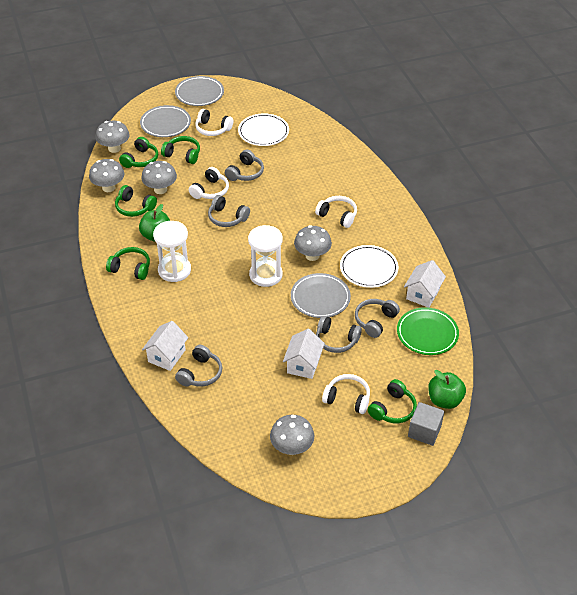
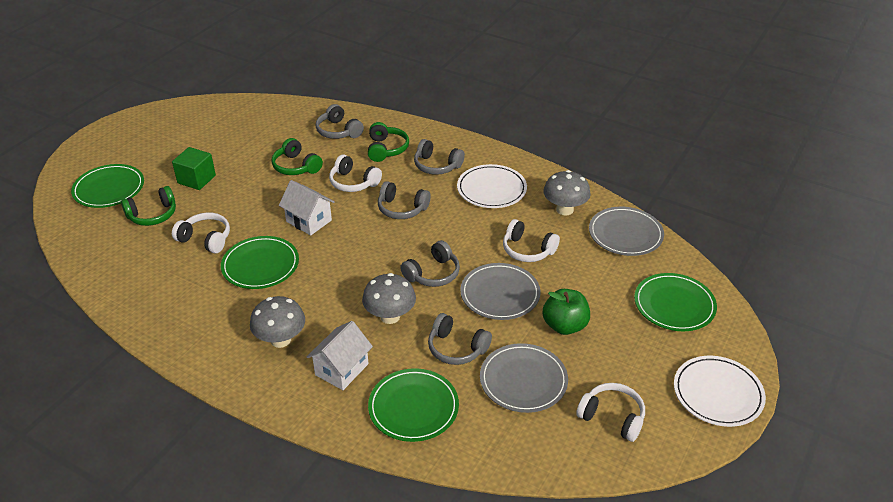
green apple: 2 -> 1
green cube: 0 -> 1
green headphones: 5 -> 3
green plate: 1 -> 4
grey cube: 1 -> 0
grey mushroom: 5 -> 3
white hourglass: 2 -> 0
white house: 3 -> 2

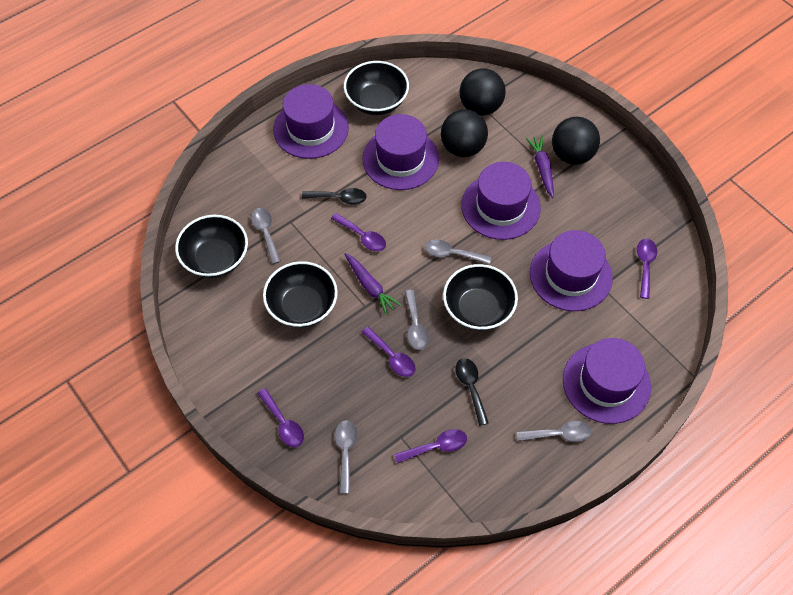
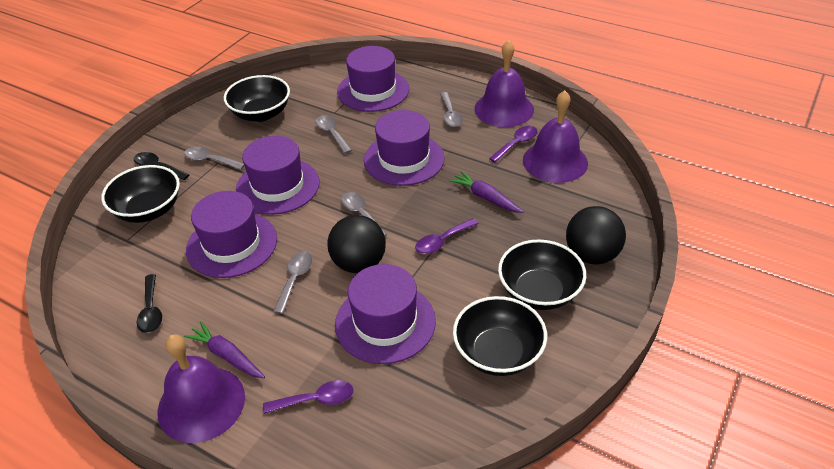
black ball: 3 -> 2
purple bell: 0 -> 3
purple spoon: 5 -> 3

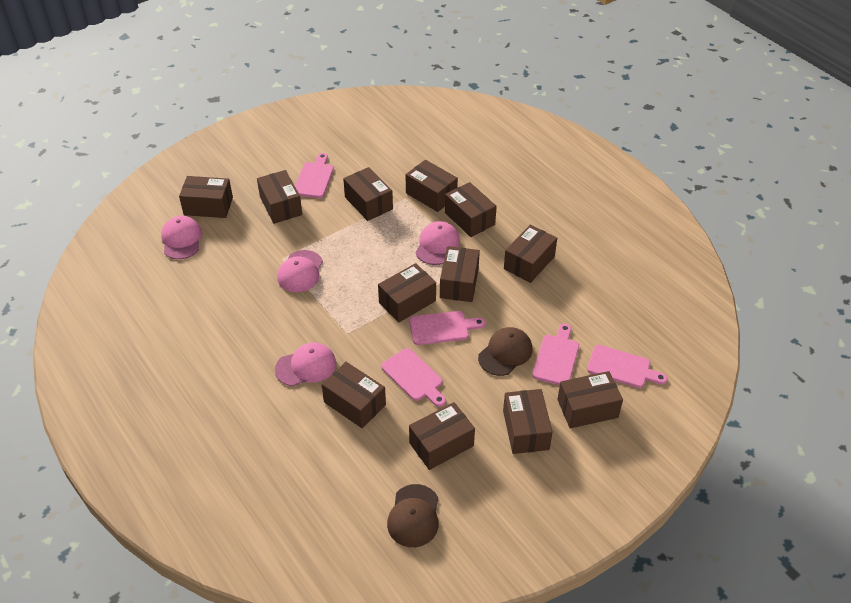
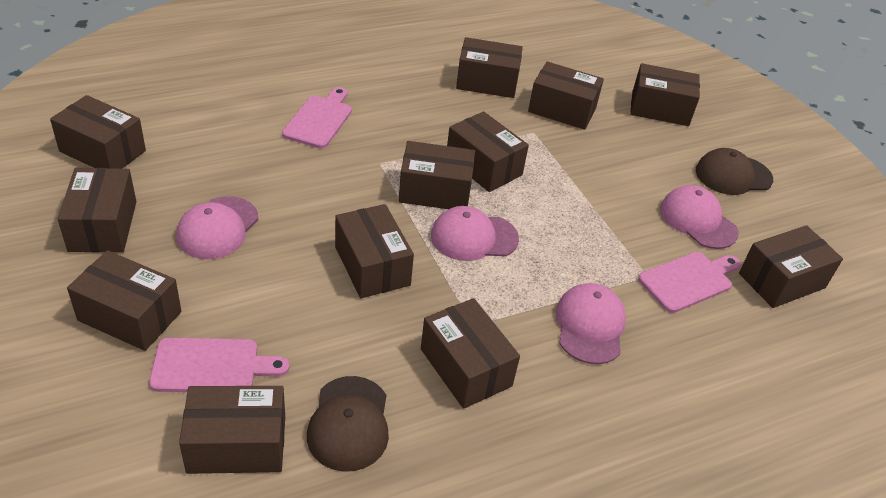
pink cutting board: 5 -> 3

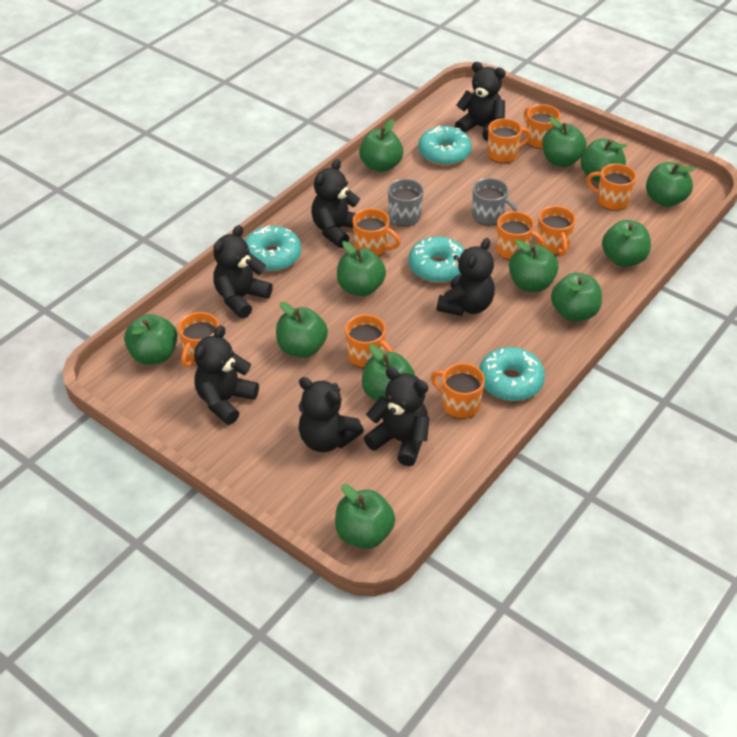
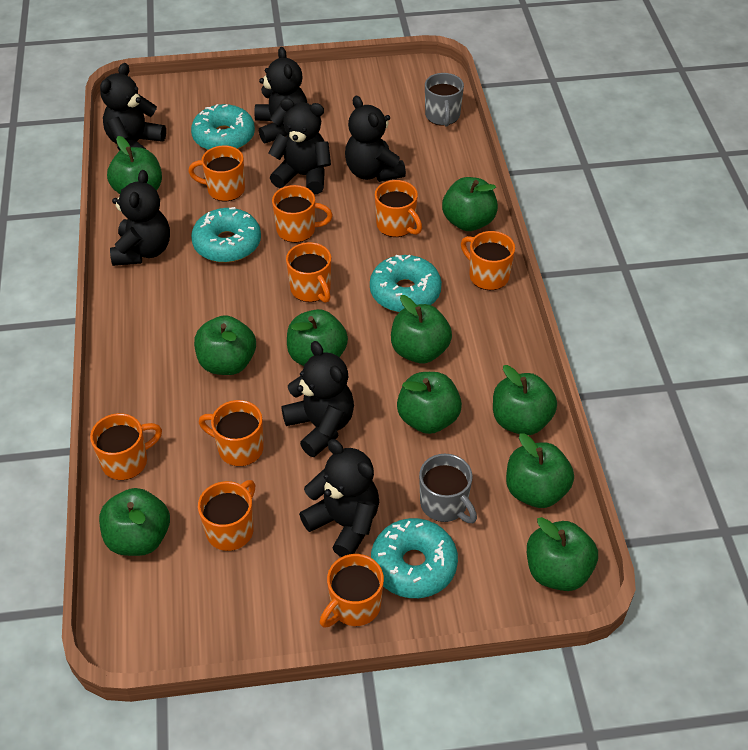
green apple: 12 -> 10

:: Required work ::
Everything in the material goes into the copy exactly, except the images.

:: Result of this exercise ::
green apple: 2 -> 1
green cube: 0 -> 1
green headphones: 5 -> 3
green plate: 1 -> 4
grey cube: 1 -> 0
grey mushroom: 5 -> 3
white hourglass: 2 -> 0
white house: 3 -> 2

black ball: 3 -> 2
purple bell: 0 -> 3
purple spoon: 5 -> 3

pink cutting board: 5 -> 3

green apple: 12 -> 10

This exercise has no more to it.